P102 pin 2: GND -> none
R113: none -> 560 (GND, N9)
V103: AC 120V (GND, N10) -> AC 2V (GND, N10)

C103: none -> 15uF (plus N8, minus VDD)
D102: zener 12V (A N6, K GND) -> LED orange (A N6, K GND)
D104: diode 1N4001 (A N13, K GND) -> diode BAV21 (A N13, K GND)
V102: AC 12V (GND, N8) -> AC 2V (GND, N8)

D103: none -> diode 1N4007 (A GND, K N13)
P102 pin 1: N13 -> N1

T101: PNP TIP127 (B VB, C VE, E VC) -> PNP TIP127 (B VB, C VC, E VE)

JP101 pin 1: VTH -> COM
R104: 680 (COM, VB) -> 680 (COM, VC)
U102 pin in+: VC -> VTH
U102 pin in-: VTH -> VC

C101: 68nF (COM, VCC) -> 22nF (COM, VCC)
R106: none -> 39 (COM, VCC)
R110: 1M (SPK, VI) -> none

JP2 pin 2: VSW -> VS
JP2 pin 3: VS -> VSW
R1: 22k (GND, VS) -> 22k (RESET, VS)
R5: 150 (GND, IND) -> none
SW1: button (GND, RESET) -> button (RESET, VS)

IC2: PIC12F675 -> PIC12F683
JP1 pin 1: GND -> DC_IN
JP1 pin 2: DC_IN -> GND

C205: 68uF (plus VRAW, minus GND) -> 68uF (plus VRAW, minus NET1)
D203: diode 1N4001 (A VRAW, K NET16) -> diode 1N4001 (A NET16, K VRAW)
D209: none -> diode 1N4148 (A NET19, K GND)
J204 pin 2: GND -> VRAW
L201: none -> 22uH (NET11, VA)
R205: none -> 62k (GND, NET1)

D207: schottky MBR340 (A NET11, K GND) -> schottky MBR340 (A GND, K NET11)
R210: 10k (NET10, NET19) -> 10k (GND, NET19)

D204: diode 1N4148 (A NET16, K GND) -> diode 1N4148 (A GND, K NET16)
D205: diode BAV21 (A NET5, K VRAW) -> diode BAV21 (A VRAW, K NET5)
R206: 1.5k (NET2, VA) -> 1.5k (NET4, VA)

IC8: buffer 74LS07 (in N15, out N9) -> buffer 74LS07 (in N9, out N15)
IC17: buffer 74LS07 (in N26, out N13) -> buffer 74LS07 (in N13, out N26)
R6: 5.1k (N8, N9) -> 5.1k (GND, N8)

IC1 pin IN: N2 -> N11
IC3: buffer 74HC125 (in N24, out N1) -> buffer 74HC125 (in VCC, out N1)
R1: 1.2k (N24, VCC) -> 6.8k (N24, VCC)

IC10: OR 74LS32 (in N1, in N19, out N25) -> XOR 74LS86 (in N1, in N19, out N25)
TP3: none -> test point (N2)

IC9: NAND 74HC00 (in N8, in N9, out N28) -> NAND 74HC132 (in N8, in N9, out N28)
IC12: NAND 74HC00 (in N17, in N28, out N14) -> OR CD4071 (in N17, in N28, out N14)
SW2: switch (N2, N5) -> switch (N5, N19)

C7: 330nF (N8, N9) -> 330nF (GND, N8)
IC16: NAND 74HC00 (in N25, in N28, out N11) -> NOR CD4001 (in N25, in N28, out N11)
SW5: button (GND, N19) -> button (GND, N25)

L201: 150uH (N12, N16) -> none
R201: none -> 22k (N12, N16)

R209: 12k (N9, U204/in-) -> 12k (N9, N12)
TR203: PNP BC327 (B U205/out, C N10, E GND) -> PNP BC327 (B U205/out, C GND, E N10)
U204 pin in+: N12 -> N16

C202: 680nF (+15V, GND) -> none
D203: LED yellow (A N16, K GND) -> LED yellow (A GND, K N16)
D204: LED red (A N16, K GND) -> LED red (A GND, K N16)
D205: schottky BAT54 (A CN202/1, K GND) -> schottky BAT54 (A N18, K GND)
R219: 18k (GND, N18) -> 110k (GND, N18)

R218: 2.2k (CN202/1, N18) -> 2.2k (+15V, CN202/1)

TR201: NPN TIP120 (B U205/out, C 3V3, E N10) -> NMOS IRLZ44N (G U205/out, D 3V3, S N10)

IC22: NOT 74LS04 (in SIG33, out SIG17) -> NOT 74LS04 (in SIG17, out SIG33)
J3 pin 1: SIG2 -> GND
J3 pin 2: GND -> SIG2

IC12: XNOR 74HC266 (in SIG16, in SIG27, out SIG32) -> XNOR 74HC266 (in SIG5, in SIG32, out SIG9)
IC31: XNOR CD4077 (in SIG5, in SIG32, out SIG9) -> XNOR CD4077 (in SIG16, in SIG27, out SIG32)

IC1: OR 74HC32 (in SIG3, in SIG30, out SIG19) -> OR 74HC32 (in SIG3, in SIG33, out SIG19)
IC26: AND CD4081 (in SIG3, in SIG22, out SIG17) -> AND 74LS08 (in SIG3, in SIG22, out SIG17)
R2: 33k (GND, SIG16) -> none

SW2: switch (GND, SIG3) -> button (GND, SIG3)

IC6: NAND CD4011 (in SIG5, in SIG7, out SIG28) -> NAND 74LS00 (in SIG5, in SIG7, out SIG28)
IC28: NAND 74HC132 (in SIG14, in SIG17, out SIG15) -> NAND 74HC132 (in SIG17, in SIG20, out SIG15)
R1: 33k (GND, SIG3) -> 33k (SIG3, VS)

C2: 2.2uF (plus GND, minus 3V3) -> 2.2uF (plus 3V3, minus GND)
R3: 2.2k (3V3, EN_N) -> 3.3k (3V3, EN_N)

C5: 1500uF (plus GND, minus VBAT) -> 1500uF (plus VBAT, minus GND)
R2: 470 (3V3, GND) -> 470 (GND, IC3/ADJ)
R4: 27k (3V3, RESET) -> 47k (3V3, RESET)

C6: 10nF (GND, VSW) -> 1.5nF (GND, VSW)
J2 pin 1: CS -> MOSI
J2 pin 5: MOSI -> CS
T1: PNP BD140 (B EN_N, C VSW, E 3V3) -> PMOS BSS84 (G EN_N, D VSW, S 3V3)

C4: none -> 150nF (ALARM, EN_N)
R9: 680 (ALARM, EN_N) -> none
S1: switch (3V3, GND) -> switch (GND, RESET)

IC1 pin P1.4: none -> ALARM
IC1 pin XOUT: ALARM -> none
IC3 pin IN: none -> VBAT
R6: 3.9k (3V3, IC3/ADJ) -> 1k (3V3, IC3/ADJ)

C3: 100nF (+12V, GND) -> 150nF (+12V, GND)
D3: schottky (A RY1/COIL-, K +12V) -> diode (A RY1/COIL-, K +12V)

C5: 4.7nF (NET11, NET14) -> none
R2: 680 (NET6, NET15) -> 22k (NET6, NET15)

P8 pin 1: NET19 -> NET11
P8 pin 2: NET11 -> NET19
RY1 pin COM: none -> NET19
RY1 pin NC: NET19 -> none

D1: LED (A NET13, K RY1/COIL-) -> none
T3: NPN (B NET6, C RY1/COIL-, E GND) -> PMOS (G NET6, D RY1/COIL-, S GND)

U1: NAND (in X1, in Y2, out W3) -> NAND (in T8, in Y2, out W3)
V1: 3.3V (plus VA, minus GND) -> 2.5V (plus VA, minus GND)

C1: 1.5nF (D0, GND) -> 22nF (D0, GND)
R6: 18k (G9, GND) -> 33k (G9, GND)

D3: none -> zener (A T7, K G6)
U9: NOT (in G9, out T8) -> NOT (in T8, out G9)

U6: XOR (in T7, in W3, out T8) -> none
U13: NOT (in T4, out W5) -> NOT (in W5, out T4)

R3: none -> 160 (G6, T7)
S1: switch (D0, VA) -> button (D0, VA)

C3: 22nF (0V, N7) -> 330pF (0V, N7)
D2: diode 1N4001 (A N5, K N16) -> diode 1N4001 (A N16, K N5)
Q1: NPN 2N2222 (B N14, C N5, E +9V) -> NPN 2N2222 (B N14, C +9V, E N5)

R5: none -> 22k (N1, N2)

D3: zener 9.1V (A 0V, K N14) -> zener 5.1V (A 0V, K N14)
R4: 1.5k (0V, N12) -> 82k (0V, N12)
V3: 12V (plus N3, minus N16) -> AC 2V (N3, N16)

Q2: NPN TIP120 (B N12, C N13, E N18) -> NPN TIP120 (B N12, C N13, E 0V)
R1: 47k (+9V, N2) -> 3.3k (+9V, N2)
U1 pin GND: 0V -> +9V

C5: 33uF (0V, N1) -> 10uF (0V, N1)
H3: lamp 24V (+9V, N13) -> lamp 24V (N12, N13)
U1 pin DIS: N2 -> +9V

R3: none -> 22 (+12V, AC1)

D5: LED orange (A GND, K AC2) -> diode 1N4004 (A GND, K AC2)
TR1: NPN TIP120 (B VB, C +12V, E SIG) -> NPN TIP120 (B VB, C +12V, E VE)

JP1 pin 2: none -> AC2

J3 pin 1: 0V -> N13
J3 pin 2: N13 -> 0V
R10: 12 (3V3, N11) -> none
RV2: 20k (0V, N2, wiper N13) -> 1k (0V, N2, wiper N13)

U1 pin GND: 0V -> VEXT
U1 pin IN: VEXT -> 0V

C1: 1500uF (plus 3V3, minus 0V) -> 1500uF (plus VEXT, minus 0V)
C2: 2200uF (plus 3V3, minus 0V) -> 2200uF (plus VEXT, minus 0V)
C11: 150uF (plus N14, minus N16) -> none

********

> [Brief]:
Starting with the line that holds "D207: schottky MBR340" and ending with the line that holds "D205: diode BAV21", retype every line in the data above exactly, and nothing else.

> [Result of this task]:
D207: schottky MBR340 (A NET11, K GND) -> schottky MBR340 (A GND, K NET11)
R210: 10k (NET10, NET19) -> 10k (GND, NET19)

D204: diode 1N4148 (A NET16, K GND) -> diode 1N4148 (A GND, K NET16)
D205: diode BAV21 (A NET5, K VRAW) -> diode BAV21 (A VRAW, K NET5)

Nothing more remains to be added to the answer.